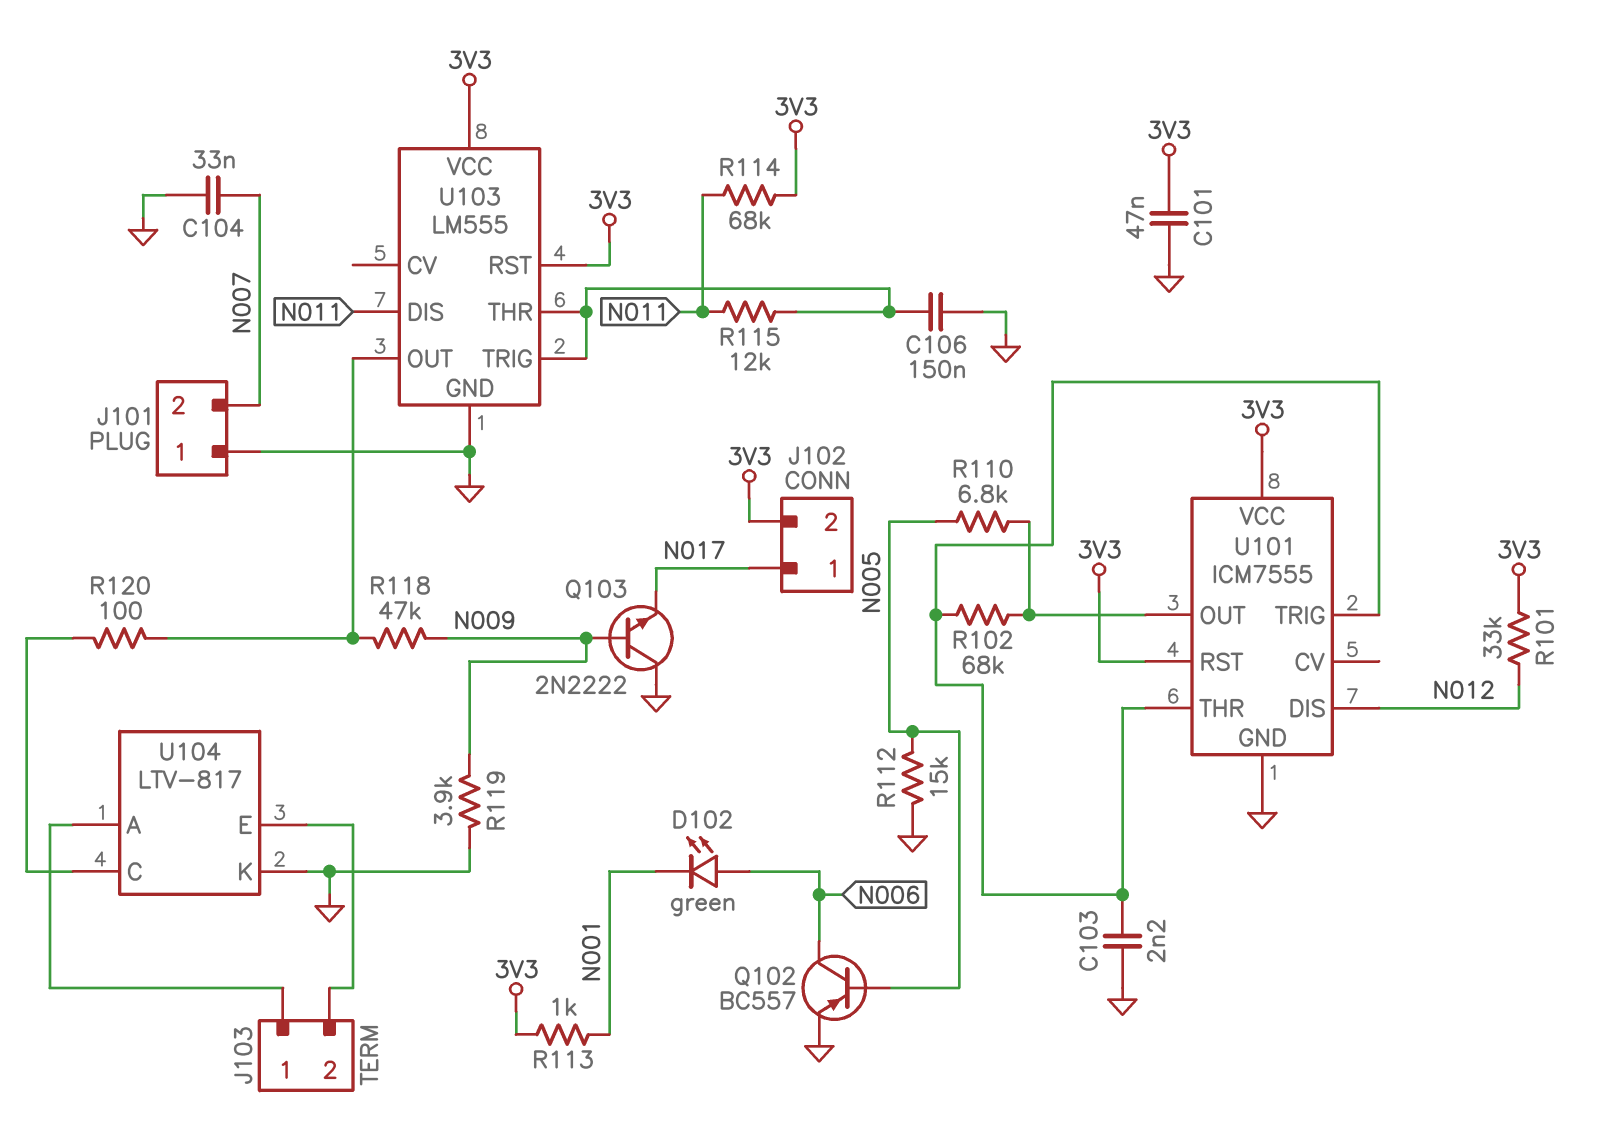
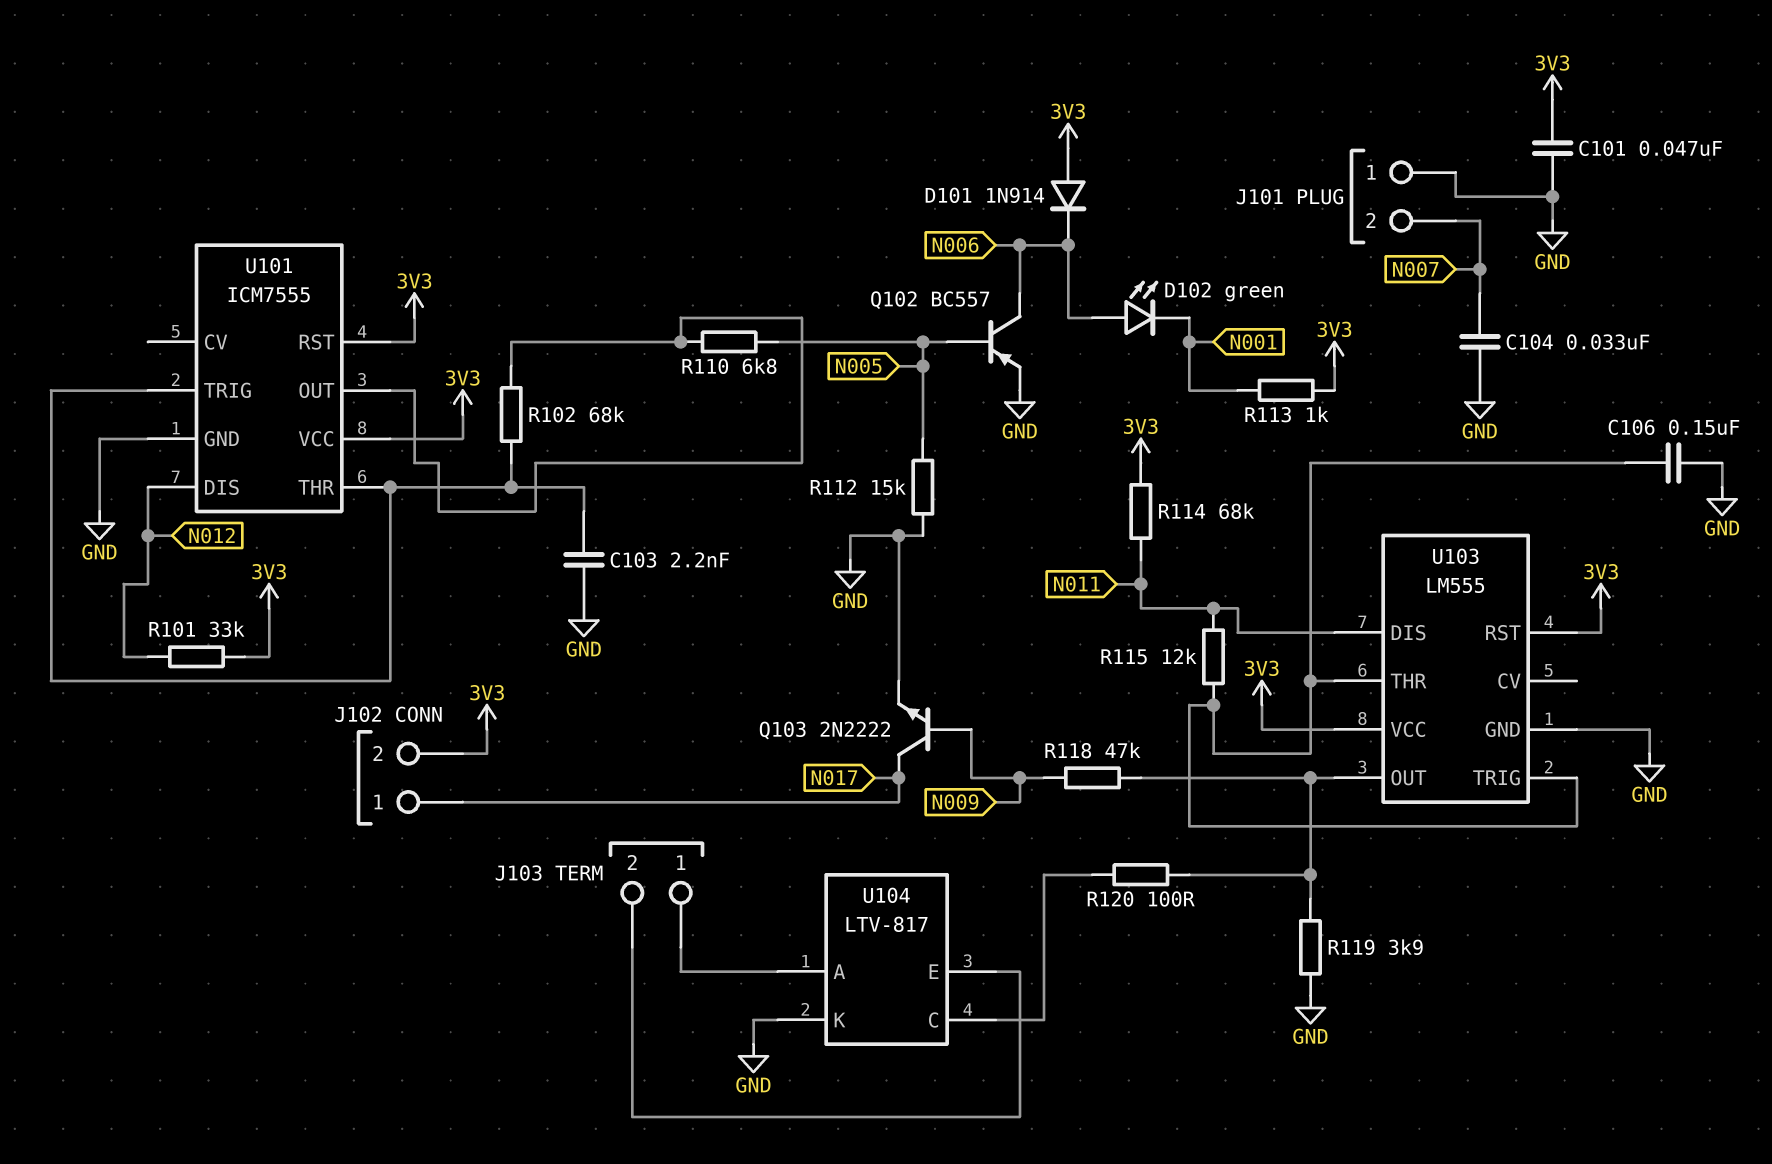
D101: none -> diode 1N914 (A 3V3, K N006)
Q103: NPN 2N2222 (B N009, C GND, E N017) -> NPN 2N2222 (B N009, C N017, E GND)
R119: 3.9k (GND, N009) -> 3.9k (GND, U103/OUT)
---
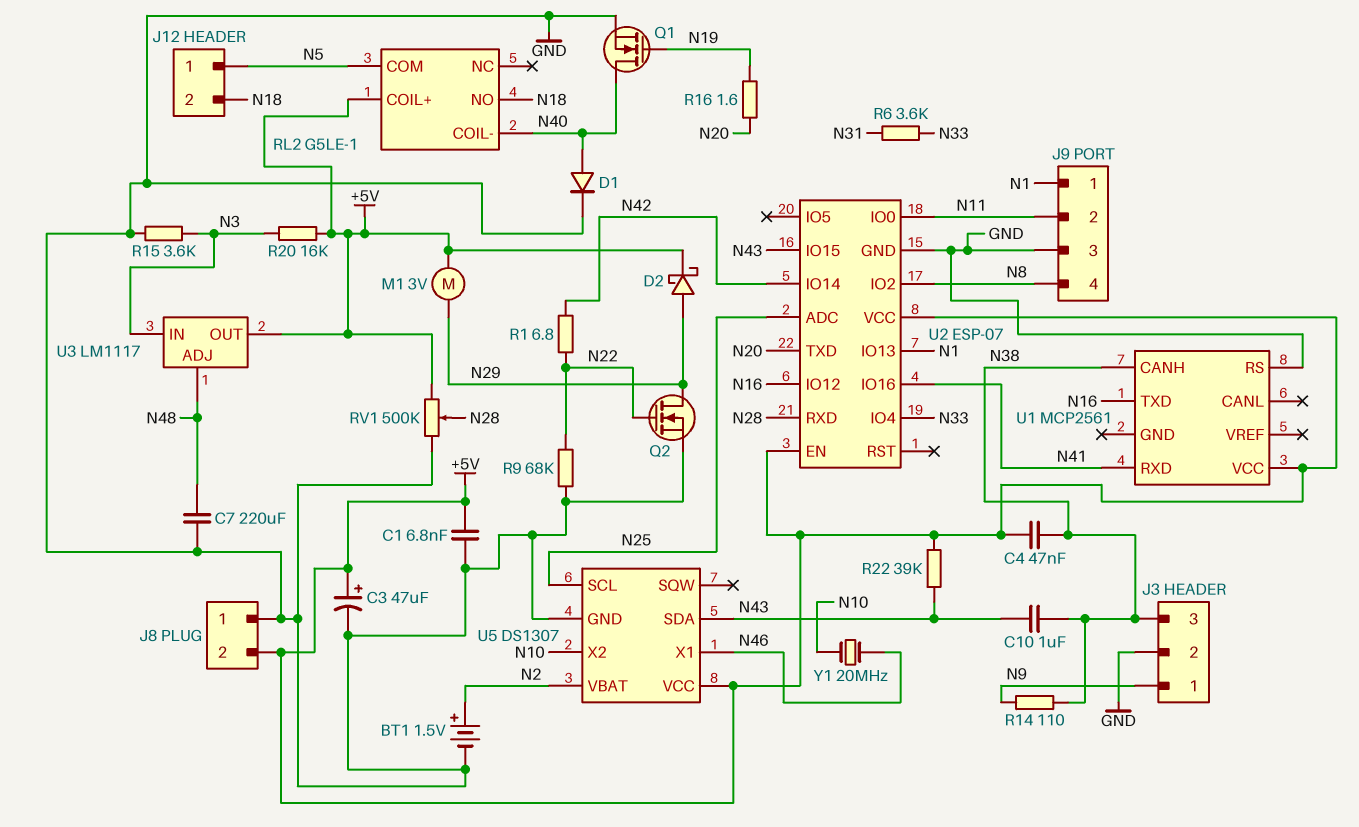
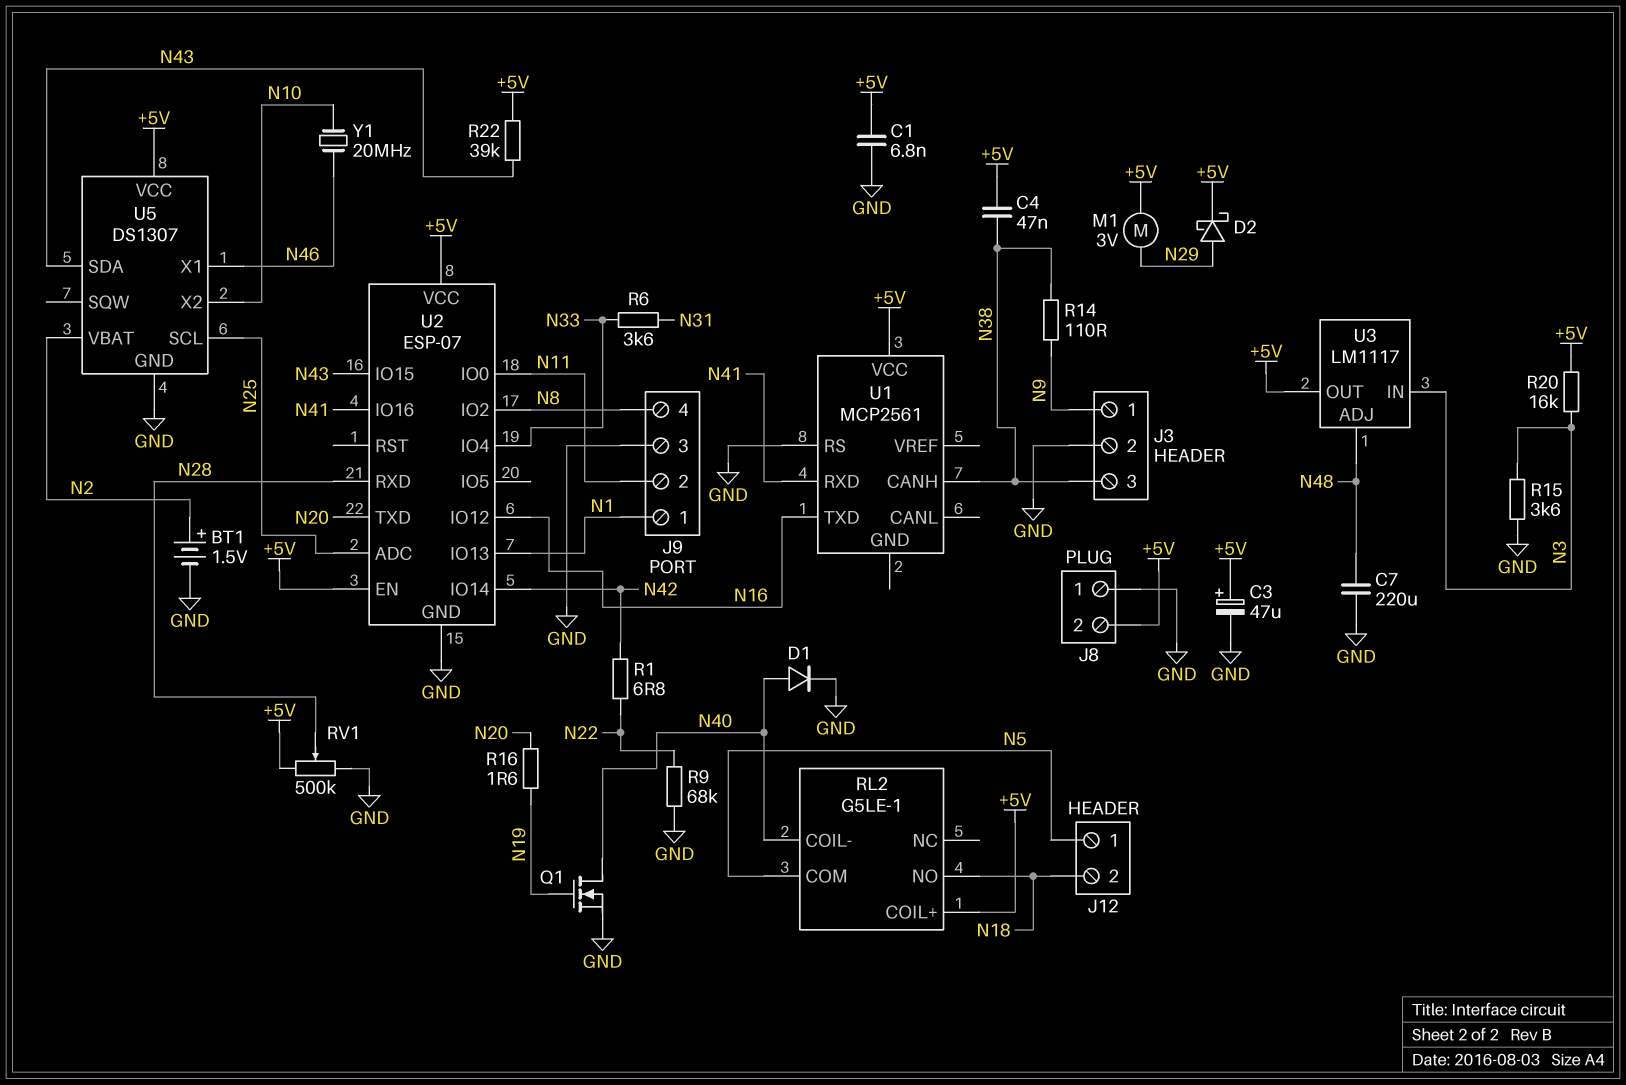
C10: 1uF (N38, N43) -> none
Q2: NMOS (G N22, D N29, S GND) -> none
...
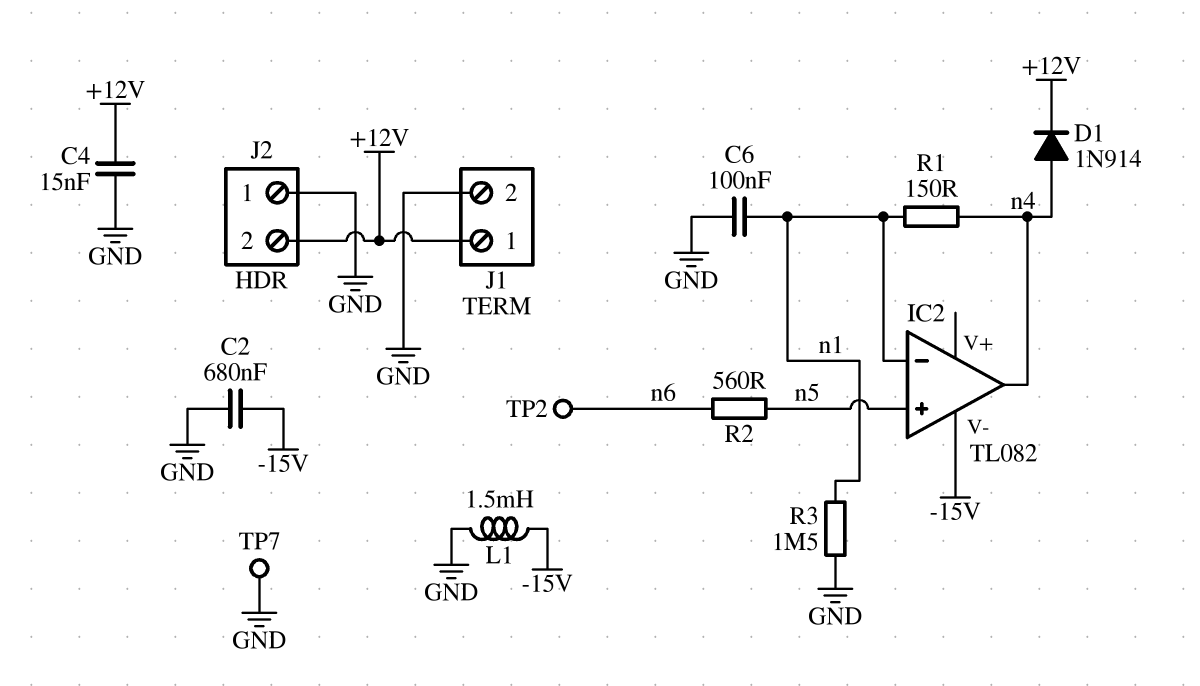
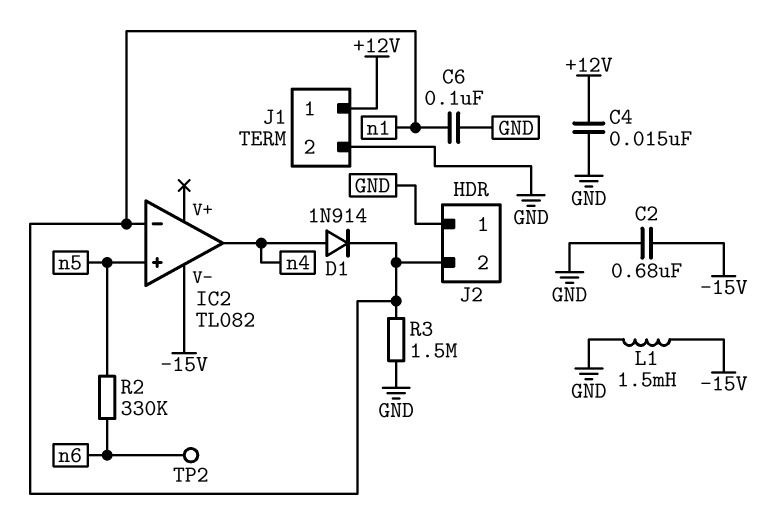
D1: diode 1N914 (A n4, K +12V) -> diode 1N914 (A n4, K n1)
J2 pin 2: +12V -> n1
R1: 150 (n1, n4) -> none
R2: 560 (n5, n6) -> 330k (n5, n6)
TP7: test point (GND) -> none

REQUIREMENT |
From the data above, output exactly the lines between the one containing "R1: 150 (n1, n4) -> none" and the one containing "TP7: test point (GND) -> none", counting both of them.

RESPONSE |
R1: 150 (n1, n4) -> none
R2: 560 (n5, n6) -> 330k (n5, n6)
TP7: test point (GND) -> none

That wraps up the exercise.